=== Begin Enclosure ===

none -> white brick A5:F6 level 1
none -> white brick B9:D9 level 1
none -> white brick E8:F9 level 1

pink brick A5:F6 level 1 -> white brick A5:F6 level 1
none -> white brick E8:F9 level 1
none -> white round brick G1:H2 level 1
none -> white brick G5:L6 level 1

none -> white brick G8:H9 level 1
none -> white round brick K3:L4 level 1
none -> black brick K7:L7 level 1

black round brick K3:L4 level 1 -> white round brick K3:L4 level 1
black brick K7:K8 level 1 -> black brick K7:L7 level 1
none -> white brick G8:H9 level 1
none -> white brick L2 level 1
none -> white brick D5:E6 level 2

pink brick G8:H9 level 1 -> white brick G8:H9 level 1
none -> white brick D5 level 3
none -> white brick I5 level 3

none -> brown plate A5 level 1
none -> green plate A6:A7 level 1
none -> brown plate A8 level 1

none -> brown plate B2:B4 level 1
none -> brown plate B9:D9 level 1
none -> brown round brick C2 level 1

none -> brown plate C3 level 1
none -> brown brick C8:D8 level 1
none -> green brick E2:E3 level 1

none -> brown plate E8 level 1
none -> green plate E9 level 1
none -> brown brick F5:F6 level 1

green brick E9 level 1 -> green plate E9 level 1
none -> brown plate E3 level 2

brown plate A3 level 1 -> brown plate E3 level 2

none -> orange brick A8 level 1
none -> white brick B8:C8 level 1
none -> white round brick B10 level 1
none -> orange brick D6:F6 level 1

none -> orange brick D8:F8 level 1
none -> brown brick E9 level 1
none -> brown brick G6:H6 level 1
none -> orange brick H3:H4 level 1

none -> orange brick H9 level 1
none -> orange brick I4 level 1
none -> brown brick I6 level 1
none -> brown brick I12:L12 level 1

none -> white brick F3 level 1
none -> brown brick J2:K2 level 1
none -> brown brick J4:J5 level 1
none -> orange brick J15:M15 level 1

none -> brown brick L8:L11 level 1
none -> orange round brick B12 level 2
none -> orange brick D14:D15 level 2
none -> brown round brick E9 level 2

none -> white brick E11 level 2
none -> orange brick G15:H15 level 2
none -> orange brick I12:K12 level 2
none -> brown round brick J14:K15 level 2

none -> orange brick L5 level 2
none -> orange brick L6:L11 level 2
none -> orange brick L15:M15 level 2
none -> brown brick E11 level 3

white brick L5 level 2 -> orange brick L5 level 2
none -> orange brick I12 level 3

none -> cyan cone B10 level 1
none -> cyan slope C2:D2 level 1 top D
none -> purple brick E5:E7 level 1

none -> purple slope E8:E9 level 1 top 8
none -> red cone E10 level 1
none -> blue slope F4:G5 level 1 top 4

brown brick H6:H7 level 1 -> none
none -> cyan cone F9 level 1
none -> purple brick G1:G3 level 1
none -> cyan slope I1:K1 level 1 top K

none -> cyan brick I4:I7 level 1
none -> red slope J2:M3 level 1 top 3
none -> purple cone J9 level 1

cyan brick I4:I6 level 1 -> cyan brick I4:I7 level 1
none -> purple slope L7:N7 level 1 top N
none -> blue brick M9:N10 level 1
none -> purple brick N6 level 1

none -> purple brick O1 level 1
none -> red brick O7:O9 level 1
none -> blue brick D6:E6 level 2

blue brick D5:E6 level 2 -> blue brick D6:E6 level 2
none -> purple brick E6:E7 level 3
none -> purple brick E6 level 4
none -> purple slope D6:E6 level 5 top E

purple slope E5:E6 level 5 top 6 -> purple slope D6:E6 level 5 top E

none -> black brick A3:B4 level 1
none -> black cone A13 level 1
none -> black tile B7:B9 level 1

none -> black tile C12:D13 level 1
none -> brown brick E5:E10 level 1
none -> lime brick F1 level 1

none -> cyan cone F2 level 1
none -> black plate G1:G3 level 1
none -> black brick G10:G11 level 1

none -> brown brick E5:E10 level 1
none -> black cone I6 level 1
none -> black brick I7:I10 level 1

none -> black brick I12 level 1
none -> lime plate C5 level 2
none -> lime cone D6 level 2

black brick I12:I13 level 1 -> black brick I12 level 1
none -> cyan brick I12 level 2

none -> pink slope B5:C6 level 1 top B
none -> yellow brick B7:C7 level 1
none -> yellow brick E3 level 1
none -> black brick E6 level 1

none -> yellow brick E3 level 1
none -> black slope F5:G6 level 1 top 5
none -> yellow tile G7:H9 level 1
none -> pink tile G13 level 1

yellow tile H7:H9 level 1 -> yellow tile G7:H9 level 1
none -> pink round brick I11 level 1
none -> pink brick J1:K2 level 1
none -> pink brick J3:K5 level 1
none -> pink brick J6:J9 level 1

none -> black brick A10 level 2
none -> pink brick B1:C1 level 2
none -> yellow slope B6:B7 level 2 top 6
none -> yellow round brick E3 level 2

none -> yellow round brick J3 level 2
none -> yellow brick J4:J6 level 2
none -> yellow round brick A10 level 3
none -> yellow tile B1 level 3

=== End Enclosure ===

The response should be the listing above, limited to the lines between the one holding "none -> white brick I5 level 3" and the one holding "none -> red cone E10 level 1", inclusive, reproduced exactly.

> ANSWER FOR THE TASK:
none -> white brick I5 level 3

none -> brown plate A5 level 1
none -> green plate A6:A7 level 1
none -> brown plate A8 level 1

none -> brown plate B2:B4 level 1
none -> brown plate B9:D9 level 1
none -> brown round brick C2 level 1

none -> brown plate C3 level 1
none -> brown brick C8:D8 level 1
none -> green brick E2:E3 level 1

none -> brown plate E8 level 1
none -> green plate E9 level 1
none -> brown brick F5:F6 level 1

green brick E9 level 1 -> green plate E9 level 1
none -> brown plate E3 level 2

brown plate A3 level 1 -> brown plate E3 level 2

none -> orange brick A8 level 1
none -> white brick B8:C8 level 1
none -> white round brick B10 level 1
none -> orange brick D6:F6 level 1

none -> orange brick D8:F8 level 1
none -> brown brick E9 level 1
none -> brown brick G6:H6 level 1
none -> orange brick H3:H4 level 1

none -> orange brick H9 level 1
none -> orange brick I4 level 1
none -> brown brick I6 level 1
none -> brown brick I12:L12 level 1

none -> white brick F3 level 1
none -> brown brick J2:K2 level 1
none -> brown brick J4:J5 level 1
none -> orange brick J15:M15 level 1

none -> brown brick L8:L11 level 1
none -> orange round brick B12 level 2
none -> orange brick D14:D15 level 2
none -> brown round brick E9 level 2

none -> white brick E11 level 2
none -> orange brick G15:H15 level 2
none -> orange brick I12:K12 level 2
none -> brown round brick J14:K15 level 2

none -> orange brick L5 level 2
none -> orange brick L6:L11 level 2
none -> orange brick L15:M15 level 2
none -> brown brick E11 level 3

white brick L5 level 2 -> orange brick L5 level 2
none -> orange brick I12 level 3

none -> cyan cone B10 level 1
none -> cyan slope C2:D2 level 1 top D
none -> purple brick E5:E7 level 1

none -> purple slope E8:E9 level 1 top 8
none -> red cone E10 level 1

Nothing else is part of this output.